What you should do ->
Locate every line in the listing that contains the word "ottava" and copy each of those lines.
+-------+
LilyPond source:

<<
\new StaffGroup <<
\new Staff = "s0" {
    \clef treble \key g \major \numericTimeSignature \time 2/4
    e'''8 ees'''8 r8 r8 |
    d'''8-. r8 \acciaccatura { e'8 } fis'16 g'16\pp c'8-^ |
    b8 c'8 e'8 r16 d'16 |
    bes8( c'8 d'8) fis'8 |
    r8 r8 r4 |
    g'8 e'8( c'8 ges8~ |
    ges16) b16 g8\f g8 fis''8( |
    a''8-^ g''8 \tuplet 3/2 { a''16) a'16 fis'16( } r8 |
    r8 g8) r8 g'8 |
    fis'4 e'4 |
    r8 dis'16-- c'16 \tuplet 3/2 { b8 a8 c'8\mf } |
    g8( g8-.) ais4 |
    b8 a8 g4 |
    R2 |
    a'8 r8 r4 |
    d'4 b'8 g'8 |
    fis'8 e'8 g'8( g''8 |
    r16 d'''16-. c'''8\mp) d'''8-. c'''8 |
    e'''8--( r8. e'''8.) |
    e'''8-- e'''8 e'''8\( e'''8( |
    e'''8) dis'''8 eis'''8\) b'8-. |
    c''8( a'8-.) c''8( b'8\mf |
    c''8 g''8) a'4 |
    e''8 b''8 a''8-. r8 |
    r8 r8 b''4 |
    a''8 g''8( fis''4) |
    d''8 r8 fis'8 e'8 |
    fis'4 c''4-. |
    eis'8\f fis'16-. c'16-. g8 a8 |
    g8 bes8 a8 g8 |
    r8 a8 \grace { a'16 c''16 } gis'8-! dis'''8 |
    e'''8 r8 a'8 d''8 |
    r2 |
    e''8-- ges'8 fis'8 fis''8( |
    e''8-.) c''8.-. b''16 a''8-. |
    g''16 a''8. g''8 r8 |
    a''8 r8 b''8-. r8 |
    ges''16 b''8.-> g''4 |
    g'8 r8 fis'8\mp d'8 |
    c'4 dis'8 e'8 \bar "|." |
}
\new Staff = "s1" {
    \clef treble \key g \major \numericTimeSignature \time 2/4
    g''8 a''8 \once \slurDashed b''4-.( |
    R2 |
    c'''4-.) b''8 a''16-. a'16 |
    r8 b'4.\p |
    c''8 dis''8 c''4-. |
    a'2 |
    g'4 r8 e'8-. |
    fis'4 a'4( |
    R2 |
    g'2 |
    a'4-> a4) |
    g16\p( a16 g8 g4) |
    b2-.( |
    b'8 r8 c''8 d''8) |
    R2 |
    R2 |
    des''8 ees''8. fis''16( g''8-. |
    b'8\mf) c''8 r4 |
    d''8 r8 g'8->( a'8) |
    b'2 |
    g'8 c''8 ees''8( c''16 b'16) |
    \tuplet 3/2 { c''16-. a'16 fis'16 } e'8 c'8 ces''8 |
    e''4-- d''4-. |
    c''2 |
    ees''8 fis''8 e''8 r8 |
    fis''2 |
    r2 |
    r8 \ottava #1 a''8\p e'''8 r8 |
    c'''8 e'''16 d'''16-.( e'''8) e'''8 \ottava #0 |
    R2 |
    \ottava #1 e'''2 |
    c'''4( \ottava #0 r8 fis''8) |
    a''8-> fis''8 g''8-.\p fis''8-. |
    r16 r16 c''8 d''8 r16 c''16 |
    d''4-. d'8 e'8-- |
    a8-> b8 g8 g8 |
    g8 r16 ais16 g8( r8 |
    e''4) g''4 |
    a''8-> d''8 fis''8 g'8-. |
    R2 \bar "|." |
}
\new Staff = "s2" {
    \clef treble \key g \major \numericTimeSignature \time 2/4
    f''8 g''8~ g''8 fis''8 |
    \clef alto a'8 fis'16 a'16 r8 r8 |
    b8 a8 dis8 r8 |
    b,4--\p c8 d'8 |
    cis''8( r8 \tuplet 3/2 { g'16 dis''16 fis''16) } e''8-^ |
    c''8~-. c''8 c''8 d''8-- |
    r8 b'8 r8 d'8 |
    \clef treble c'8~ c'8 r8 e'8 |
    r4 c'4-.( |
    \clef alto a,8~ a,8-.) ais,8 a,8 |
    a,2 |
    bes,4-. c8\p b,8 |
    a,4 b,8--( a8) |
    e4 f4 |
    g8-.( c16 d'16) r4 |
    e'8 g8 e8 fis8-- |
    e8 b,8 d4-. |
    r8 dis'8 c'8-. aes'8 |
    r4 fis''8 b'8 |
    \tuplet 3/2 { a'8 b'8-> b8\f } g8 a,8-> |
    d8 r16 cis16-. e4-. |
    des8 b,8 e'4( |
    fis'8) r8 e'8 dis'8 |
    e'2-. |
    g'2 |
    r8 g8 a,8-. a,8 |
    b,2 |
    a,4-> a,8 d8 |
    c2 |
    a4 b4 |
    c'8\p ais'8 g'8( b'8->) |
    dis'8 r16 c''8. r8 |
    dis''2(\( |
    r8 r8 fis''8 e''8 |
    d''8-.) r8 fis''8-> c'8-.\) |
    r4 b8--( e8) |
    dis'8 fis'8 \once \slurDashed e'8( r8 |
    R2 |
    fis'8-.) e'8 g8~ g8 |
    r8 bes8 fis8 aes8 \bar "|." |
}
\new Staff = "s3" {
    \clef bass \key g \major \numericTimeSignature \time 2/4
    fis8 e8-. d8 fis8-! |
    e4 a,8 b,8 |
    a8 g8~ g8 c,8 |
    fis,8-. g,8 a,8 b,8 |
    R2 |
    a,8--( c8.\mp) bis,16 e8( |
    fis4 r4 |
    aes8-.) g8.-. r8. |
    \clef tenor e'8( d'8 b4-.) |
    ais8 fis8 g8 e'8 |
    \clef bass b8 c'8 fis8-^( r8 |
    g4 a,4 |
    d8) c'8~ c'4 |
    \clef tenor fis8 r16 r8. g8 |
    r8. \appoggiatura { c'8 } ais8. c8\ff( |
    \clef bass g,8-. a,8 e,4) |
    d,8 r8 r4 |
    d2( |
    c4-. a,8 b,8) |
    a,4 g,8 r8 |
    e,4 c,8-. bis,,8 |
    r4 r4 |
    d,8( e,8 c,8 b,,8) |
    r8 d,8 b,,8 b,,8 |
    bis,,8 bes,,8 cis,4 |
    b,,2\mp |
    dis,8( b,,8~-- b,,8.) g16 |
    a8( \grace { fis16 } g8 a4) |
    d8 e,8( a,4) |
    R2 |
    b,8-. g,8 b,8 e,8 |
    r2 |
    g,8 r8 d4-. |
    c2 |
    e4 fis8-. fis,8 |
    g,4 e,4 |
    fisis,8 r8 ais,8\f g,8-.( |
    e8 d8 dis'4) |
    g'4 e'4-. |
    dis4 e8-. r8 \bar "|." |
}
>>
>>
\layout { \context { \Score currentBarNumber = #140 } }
+-------+
Answer to the exercise ->
    r8 \ottava #1 a''8\p e'''8 r8 |
    c'''8 e'''16 d'''16-.( e'''8) e'''8 \ottava #0 |
    \ottava #1 e'''2 |
    c'''4( \ottava #0 r8 fis''8) |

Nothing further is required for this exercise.